PROVIDED INFORMATION Block Start

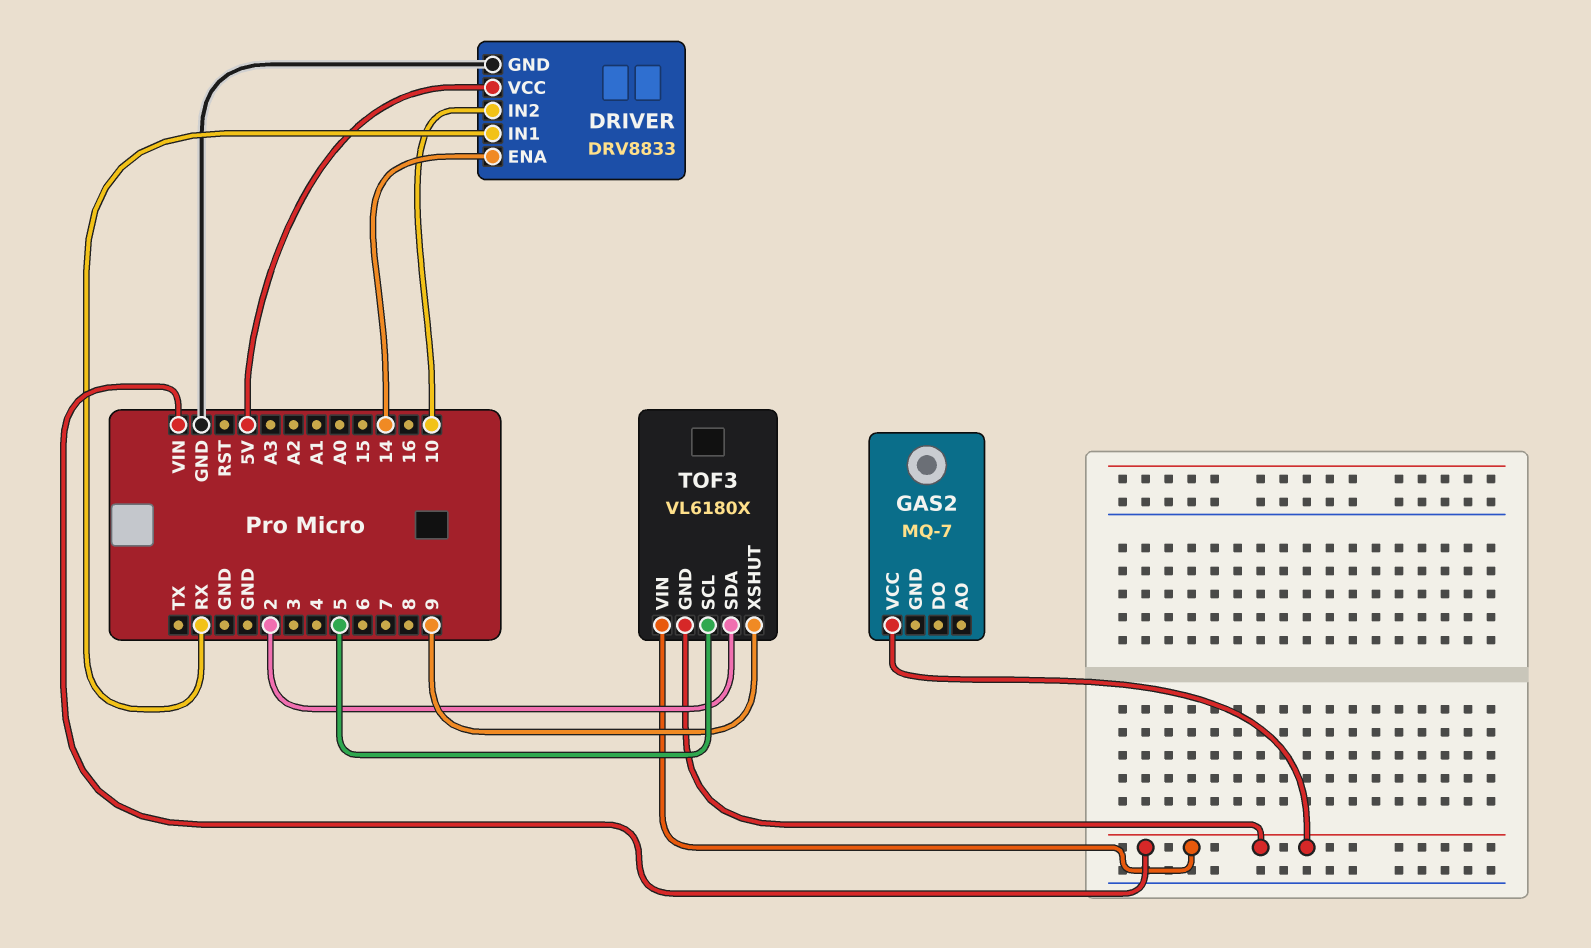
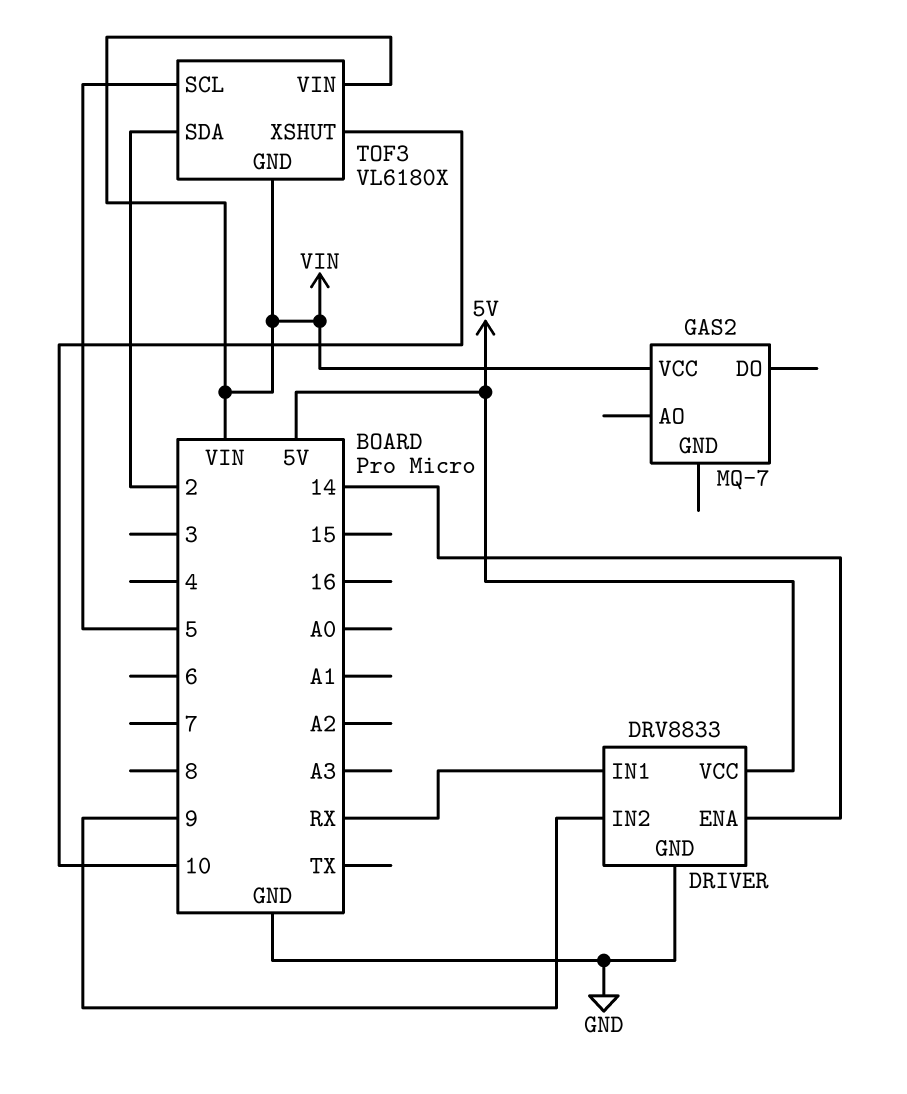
DRIVER pin IN2: 10 -> 9
TOF3 pin XSHUT: 9 -> 10

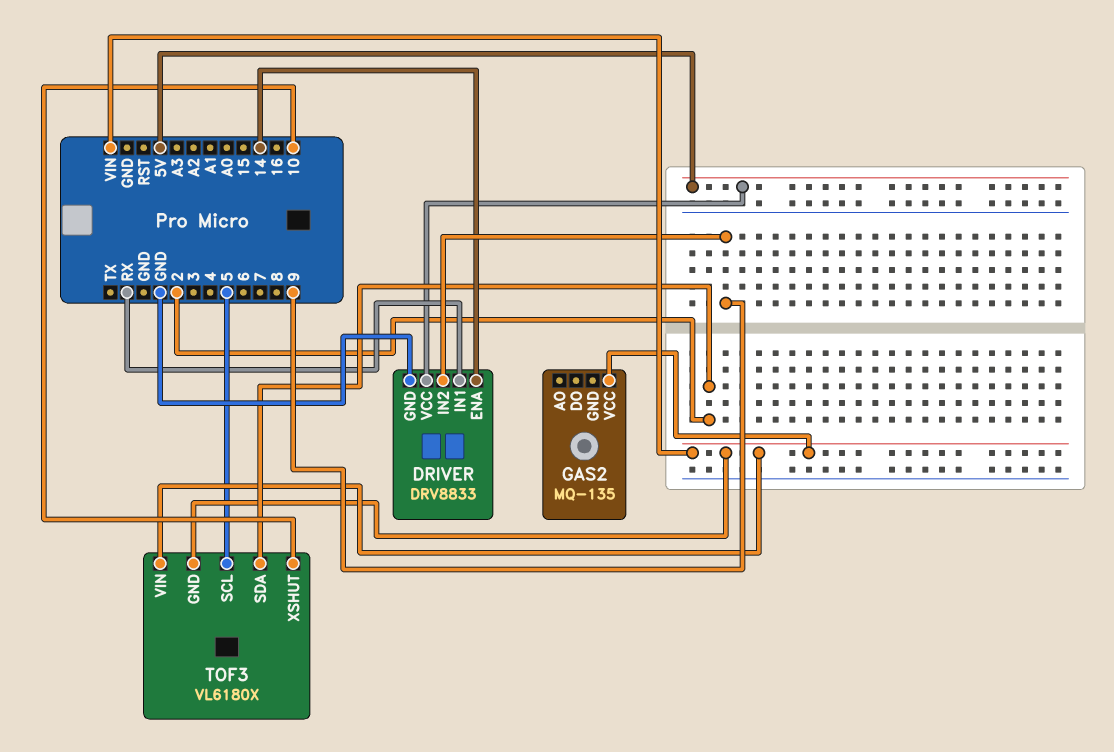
GAS2: MQ-7 -> MQ-135

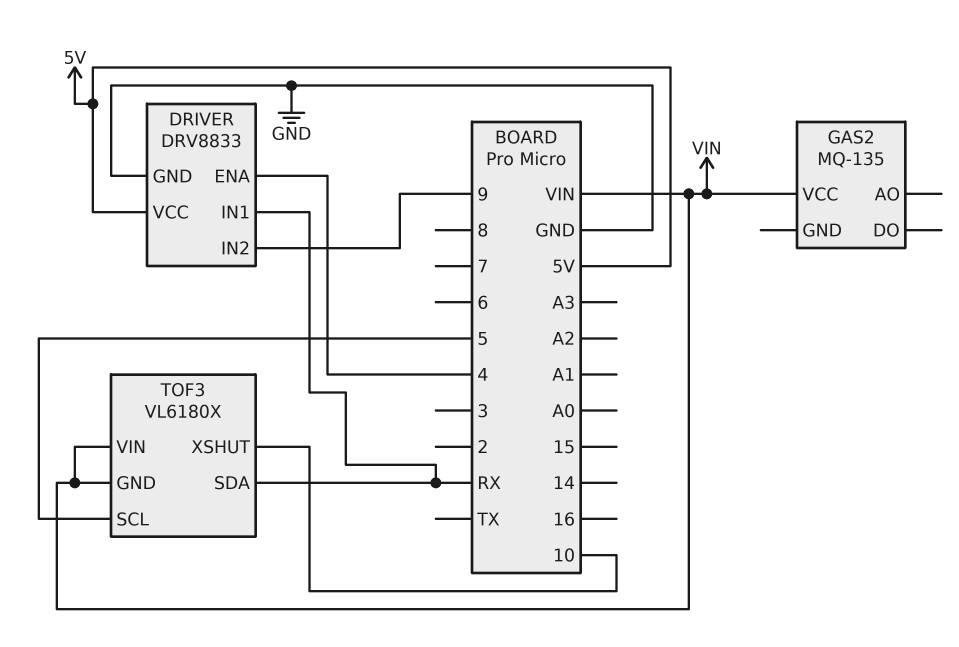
DRIVER pin ENA: 14 -> 4
TOF3 pin SDA: 2 -> RX

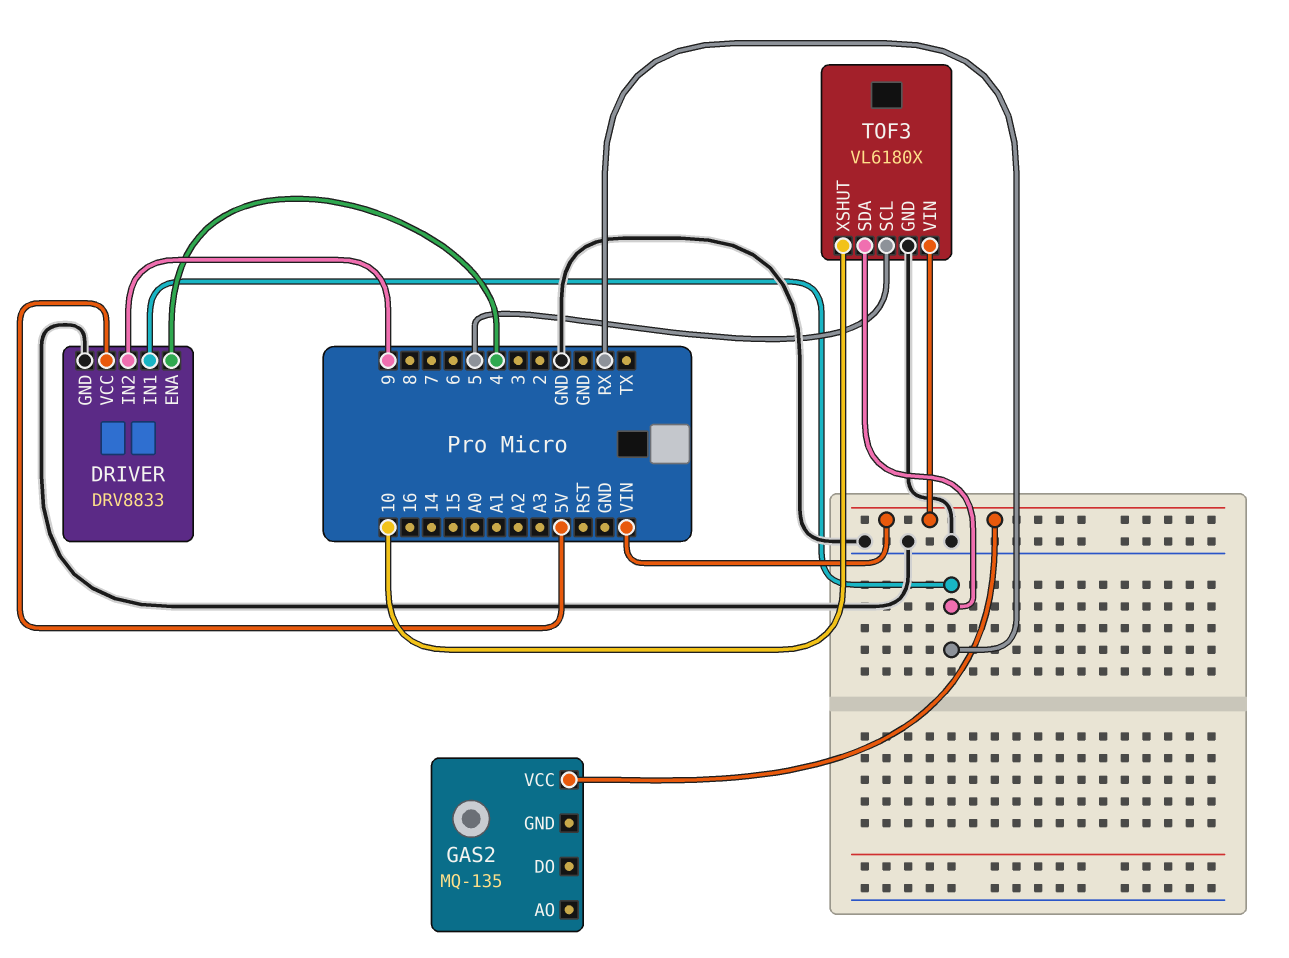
TOF3 pin GND: VIN -> GND

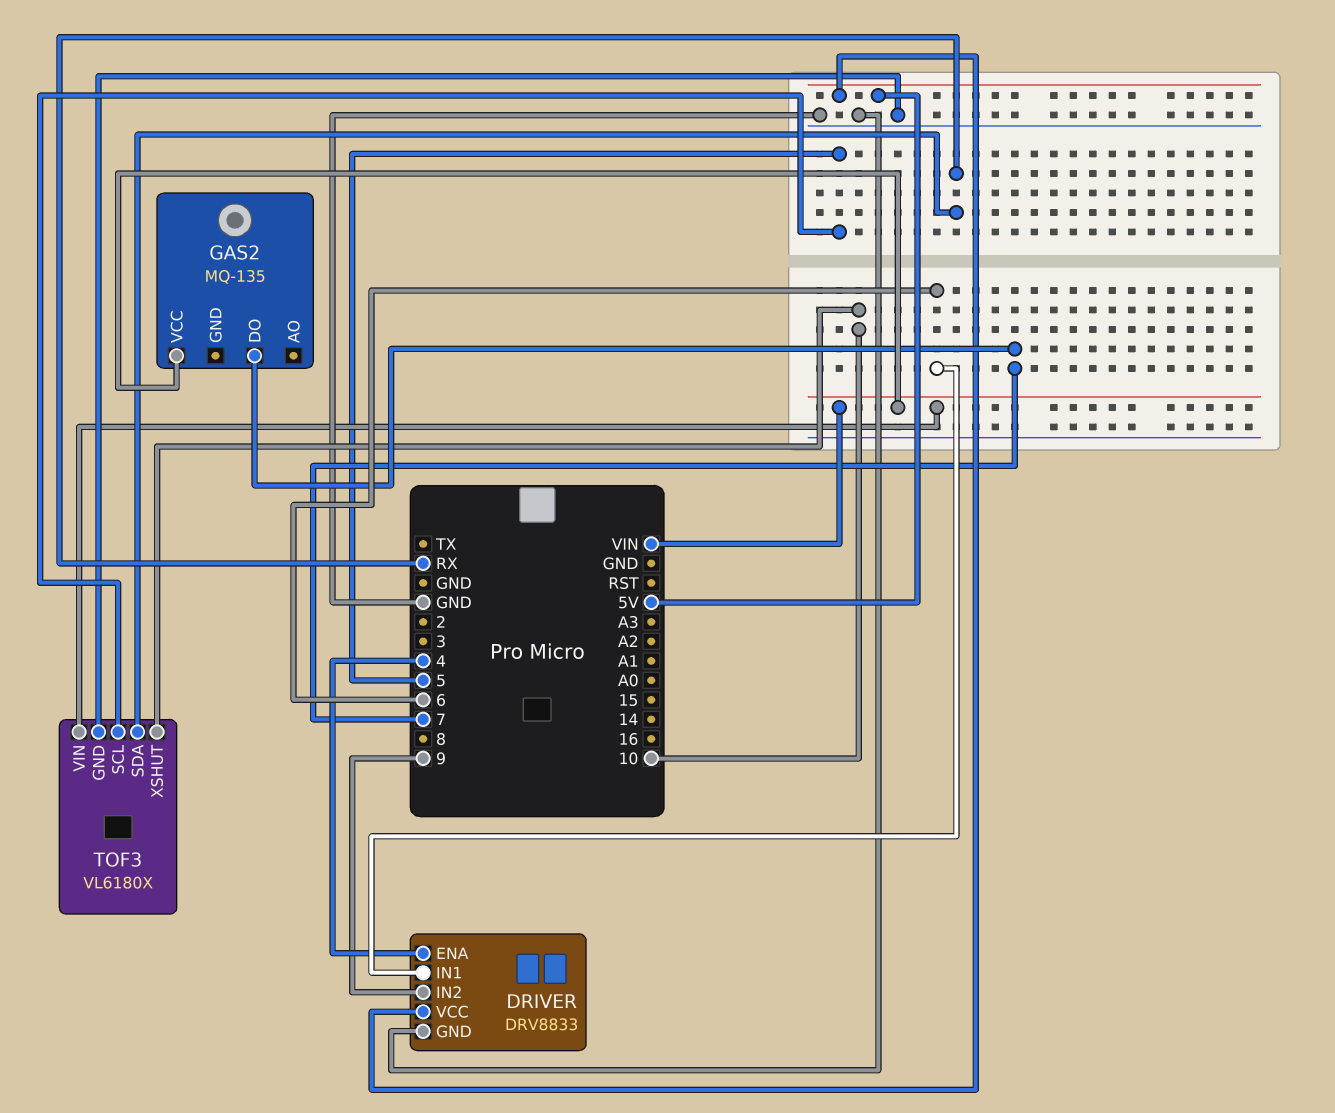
DRIVER pin IN1: RX -> 6
GAS2 pin DO: none -> 7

PROVIDED INFORMATION Block End

### [EXERCISE]
Find every line in the records that has the word "DRIVER". Copy those lines.

### [WRITTEN SOLUTION]
DRIVER pin IN2: 10 -> 9
DRIVER pin ENA: 14 -> 4
DRIVER pin IN1: RX -> 6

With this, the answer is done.